What this task involves: Leave out pictures; repeat exactly the lines from the "orange plate: 1 -> 0" line through the last of the data below.

------ Information shown ------

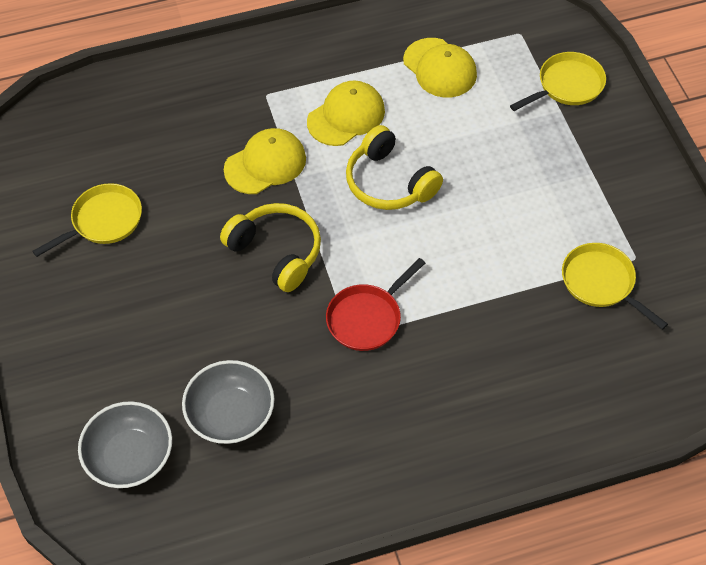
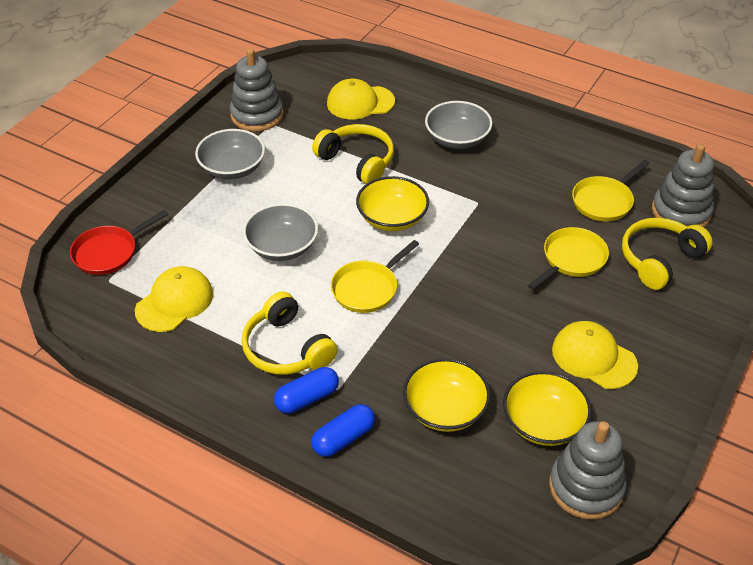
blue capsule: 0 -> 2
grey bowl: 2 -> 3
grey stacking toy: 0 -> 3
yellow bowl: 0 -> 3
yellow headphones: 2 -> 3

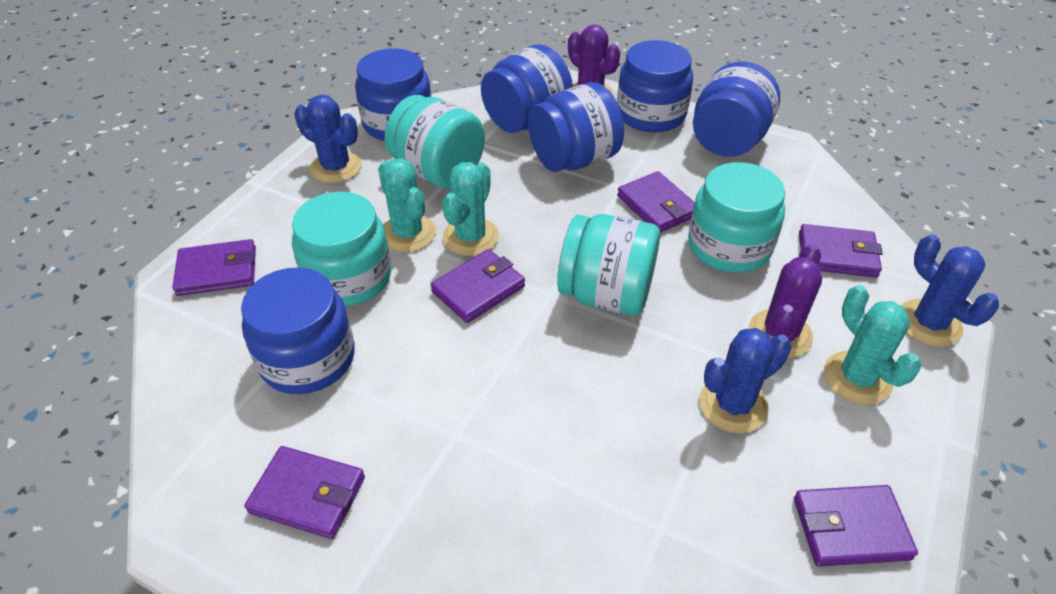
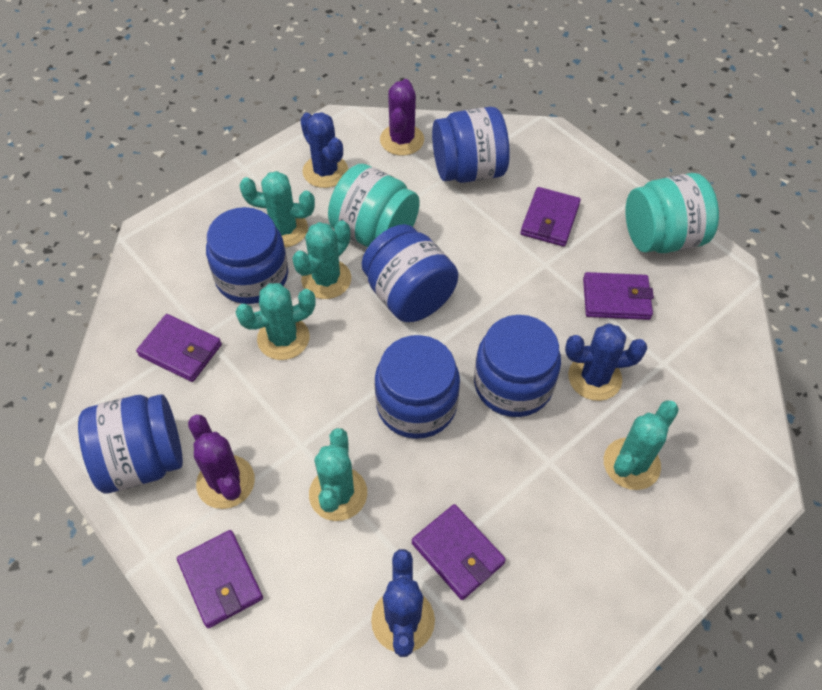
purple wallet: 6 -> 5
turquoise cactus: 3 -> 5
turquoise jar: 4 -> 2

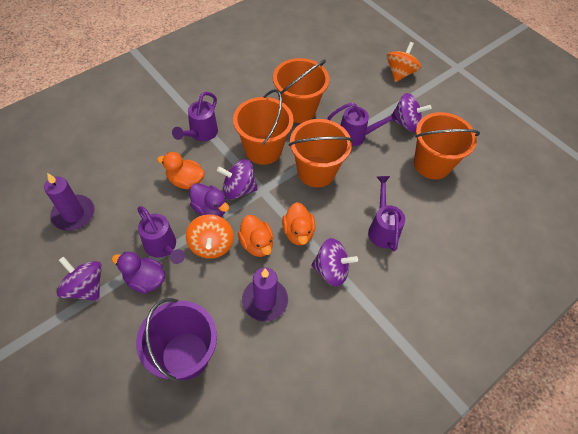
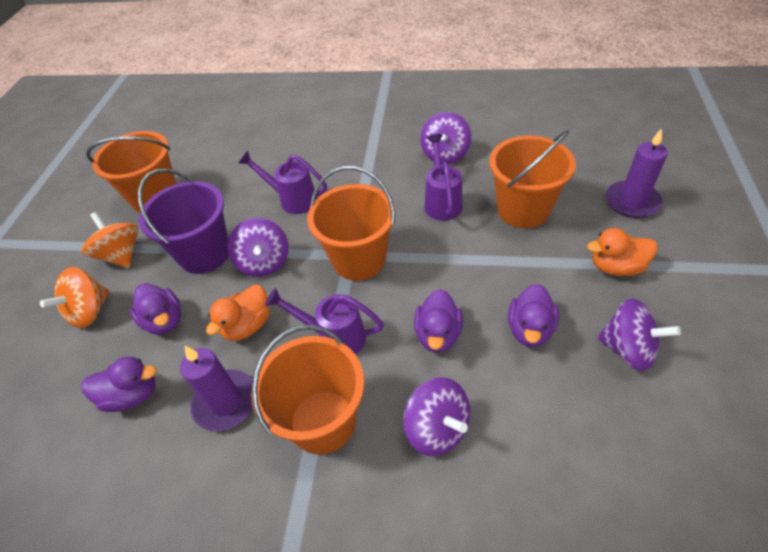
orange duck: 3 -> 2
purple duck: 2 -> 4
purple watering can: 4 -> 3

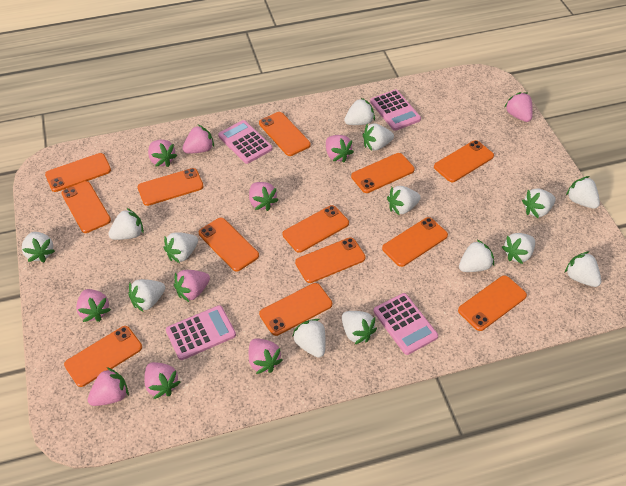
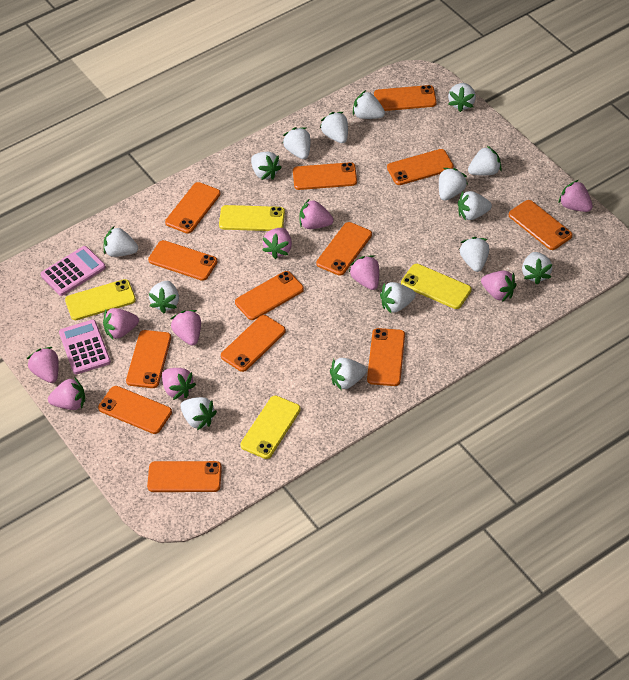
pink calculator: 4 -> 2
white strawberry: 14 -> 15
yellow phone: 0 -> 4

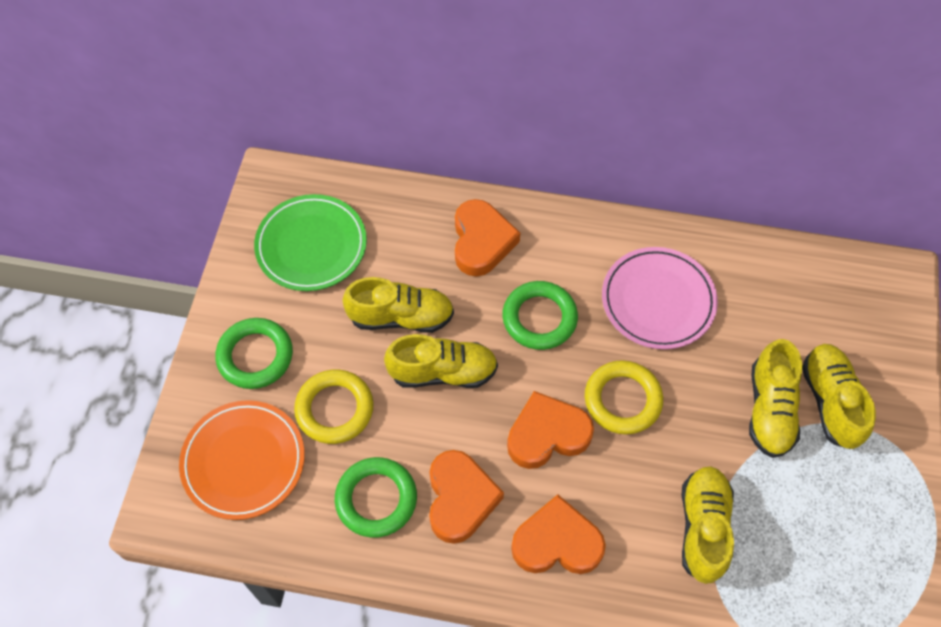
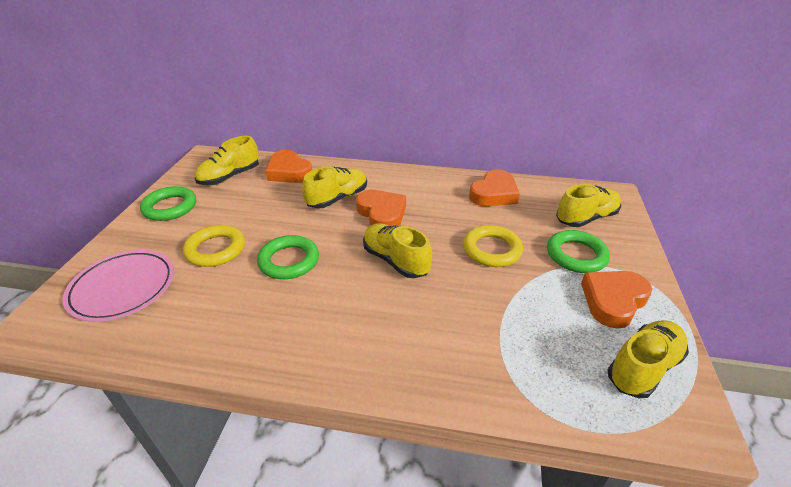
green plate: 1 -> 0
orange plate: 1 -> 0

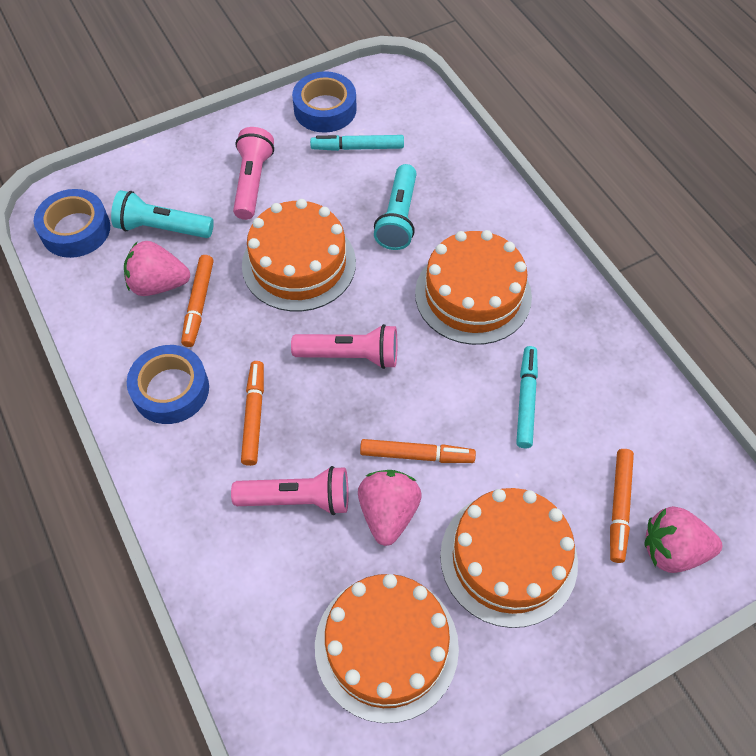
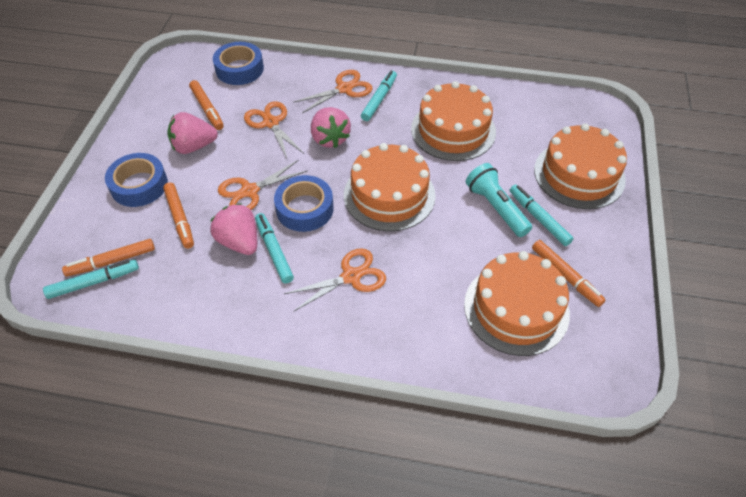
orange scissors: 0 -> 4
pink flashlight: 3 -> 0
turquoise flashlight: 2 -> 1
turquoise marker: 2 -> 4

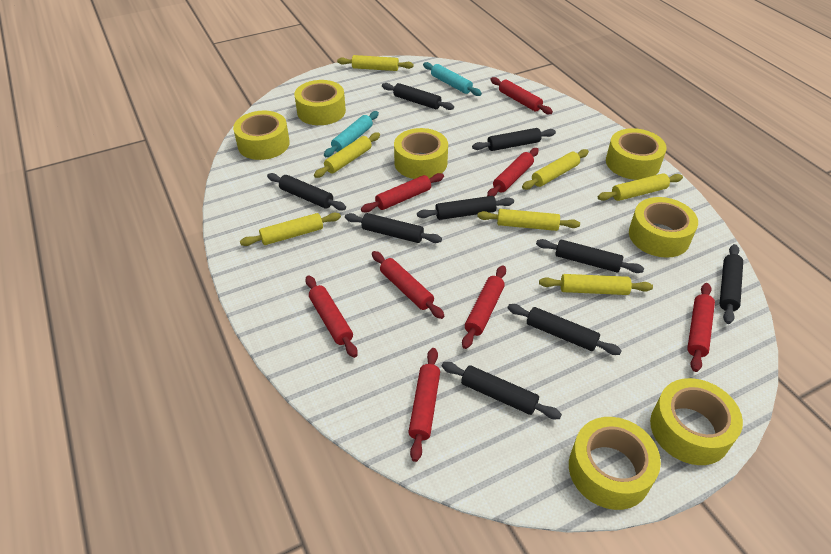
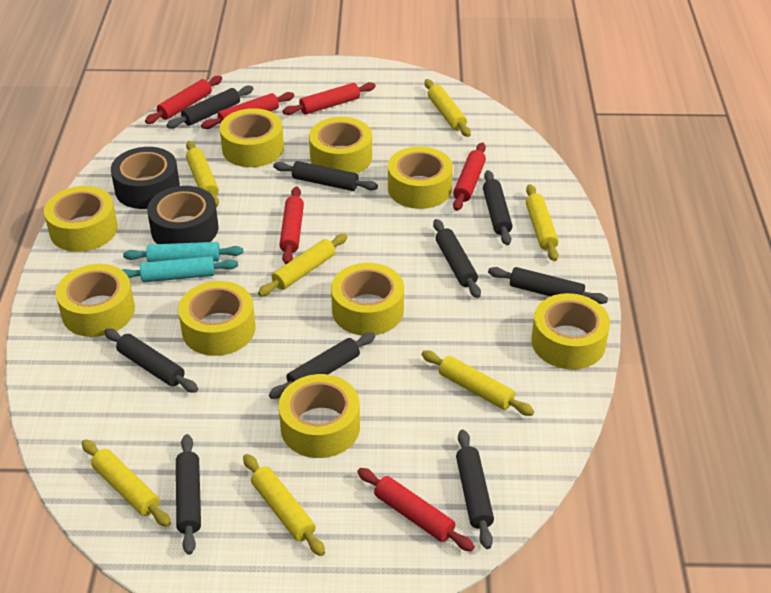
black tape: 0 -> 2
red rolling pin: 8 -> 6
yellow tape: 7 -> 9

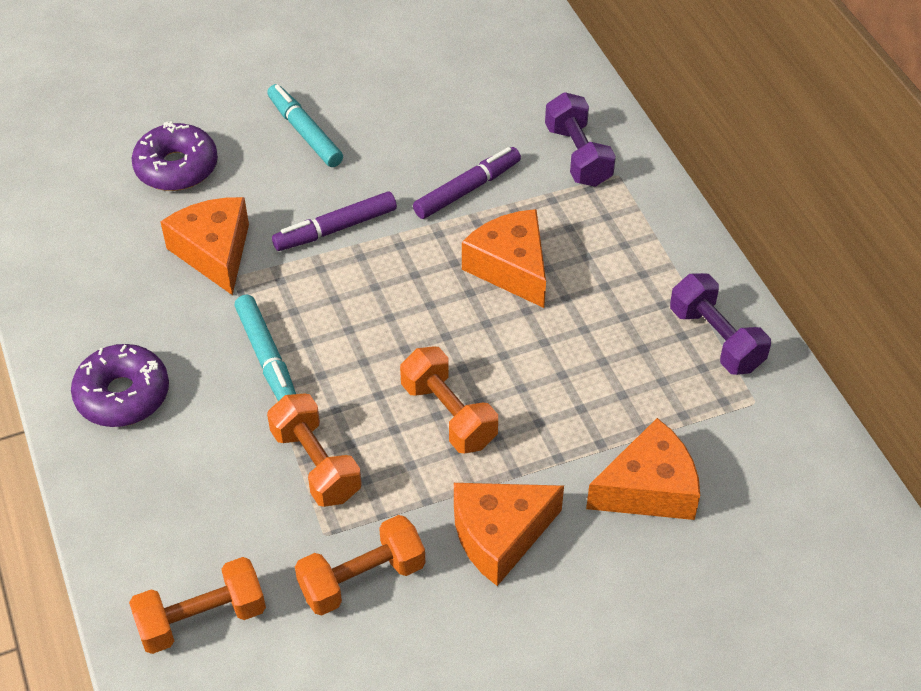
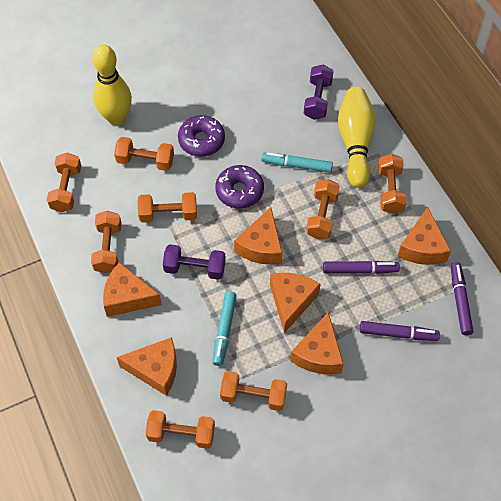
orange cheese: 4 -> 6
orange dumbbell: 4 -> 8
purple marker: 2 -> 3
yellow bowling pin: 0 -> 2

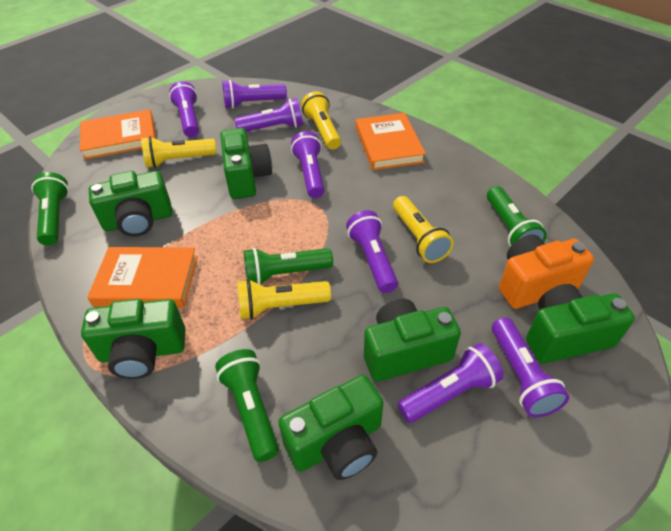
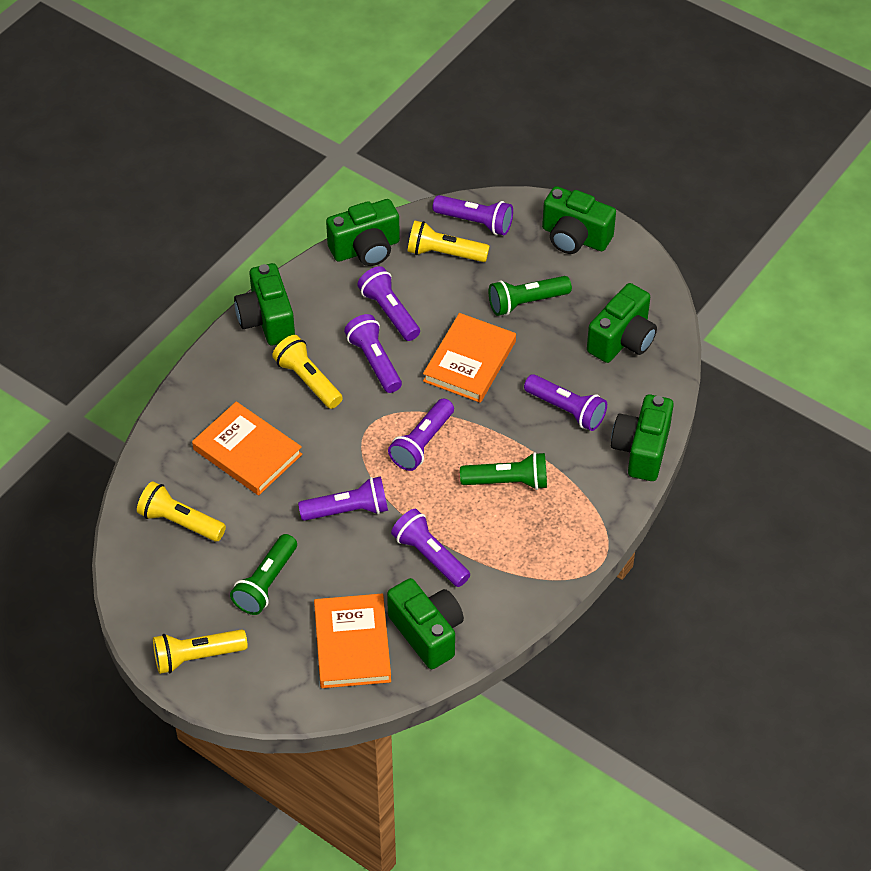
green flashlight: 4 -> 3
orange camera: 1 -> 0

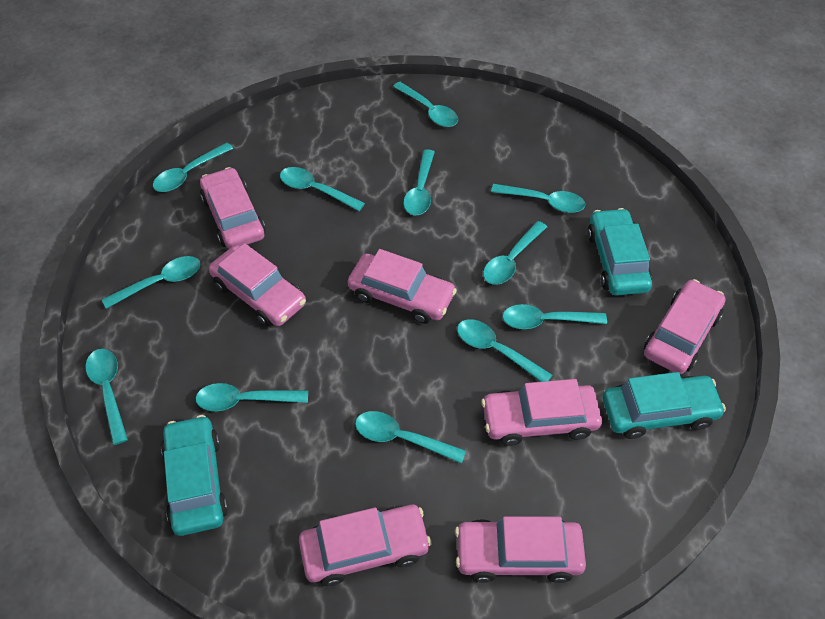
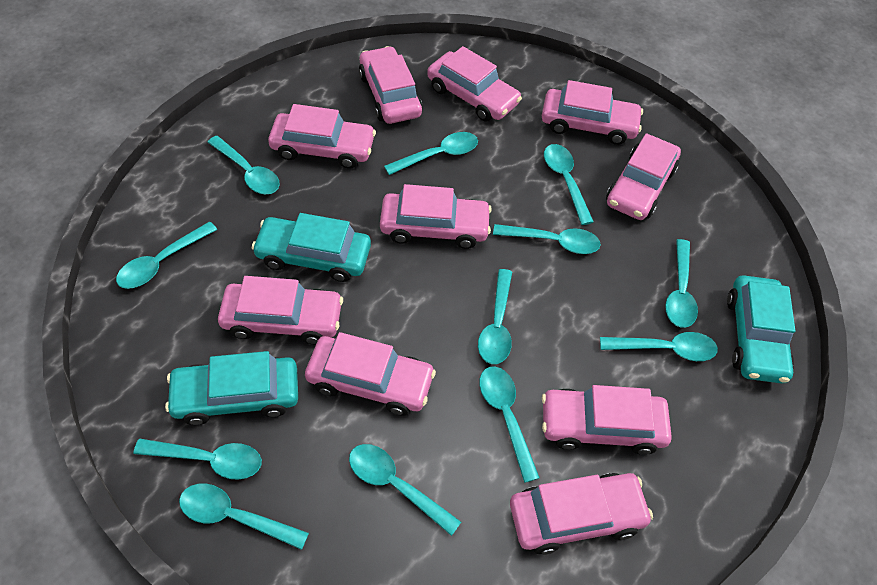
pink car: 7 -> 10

------

Response to this exercise:
orange plate: 1 -> 0

orange scissors: 0 -> 4
pink flashlight: 3 -> 0
turquoise flashlight: 2 -> 1
turquoise marker: 2 -> 4

black tape: 0 -> 2
red rolling pin: 8 -> 6
yellow tape: 7 -> 9

orange cheese: 4 -> 6
orange dumbbell: 4 -> 8
purple marker: 2 -> 3
yellow bowling pin: 0 -> 2

green flashlight: 4 -> 3
orange camera: 1 -> 0

pink car: 7 -> 10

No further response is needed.